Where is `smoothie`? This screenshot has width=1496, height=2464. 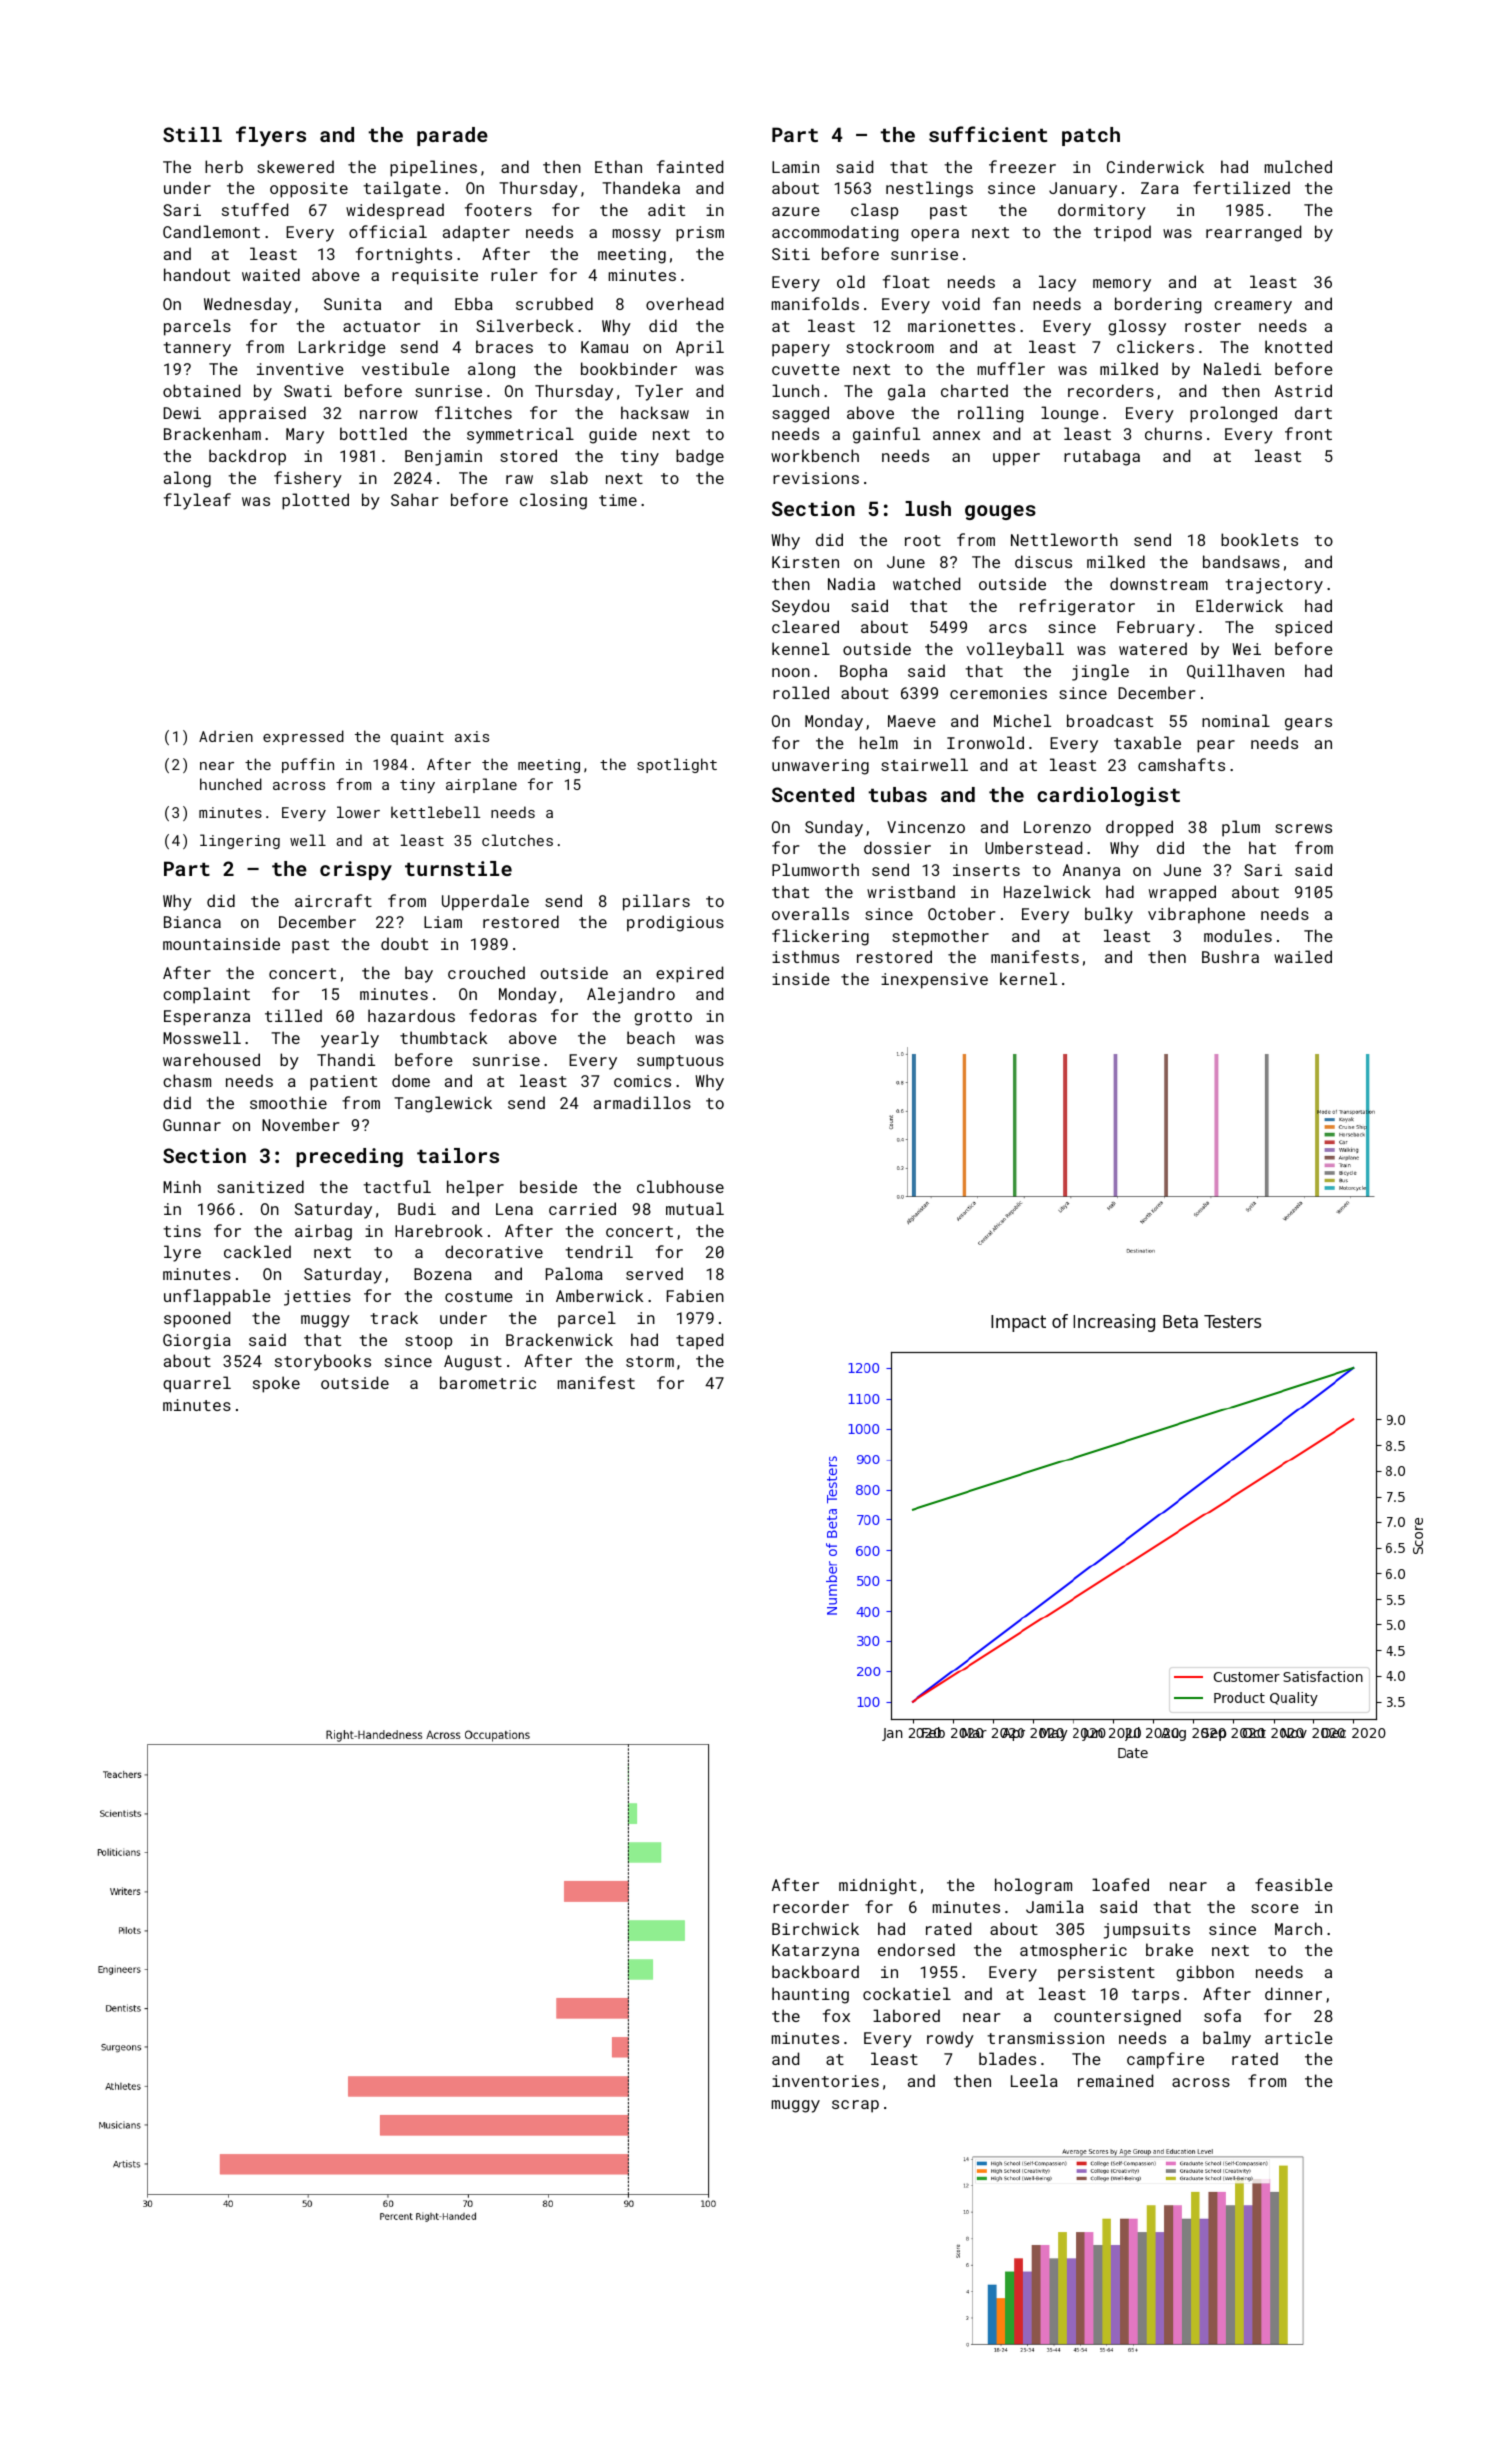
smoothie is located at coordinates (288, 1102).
************
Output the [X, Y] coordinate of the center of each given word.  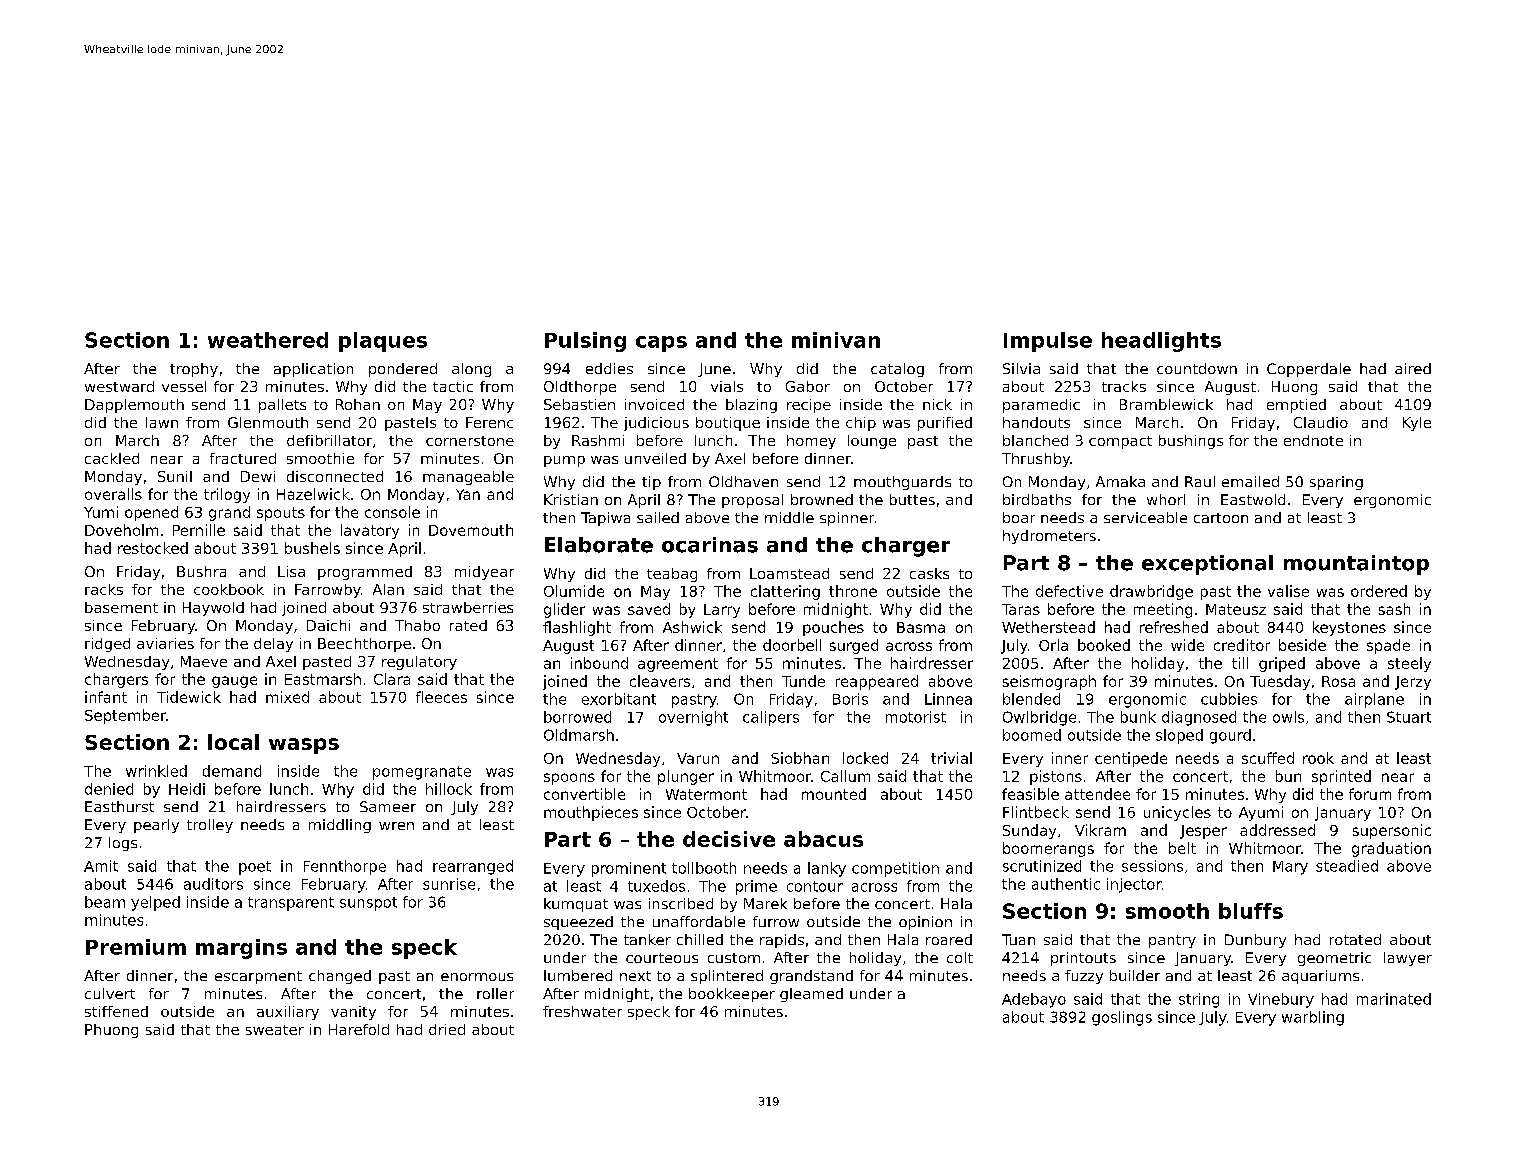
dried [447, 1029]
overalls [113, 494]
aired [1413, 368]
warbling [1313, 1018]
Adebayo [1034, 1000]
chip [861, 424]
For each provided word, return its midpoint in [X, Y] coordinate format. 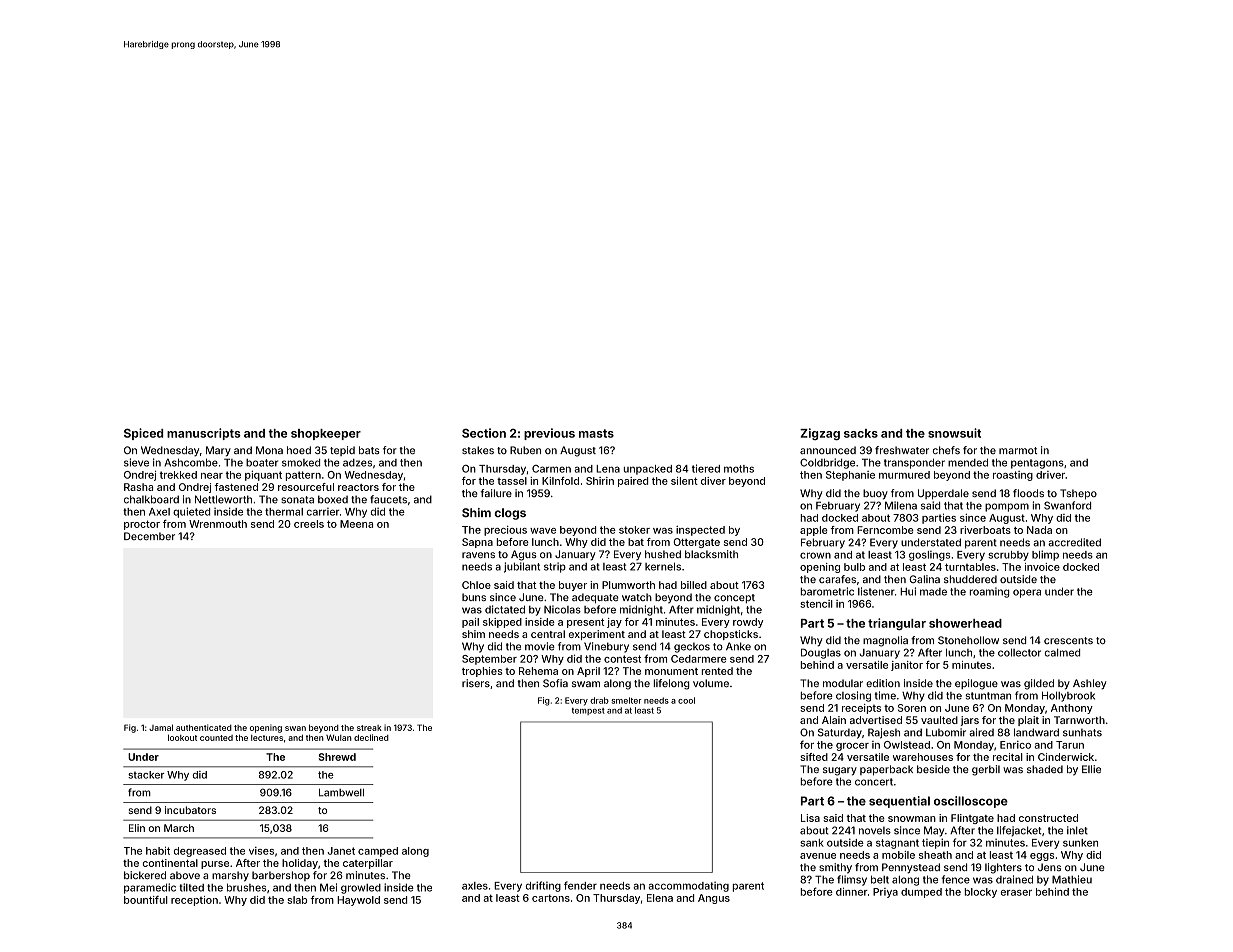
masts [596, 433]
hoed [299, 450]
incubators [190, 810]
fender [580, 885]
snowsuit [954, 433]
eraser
************
◆ Task instructions
Put the stretch of the records from the line containing "has width=1496, height=2464." through the line containing "smoothie is located" into a JSON list of strings, one string per line, with blank lines dropped. Leave out the pictures.

◆ Reply
[
  "Where is `smoothie`? This screenshot has width=1496, height=2464. ",
  "smoothie is located at coordinates (288, 1102)."
]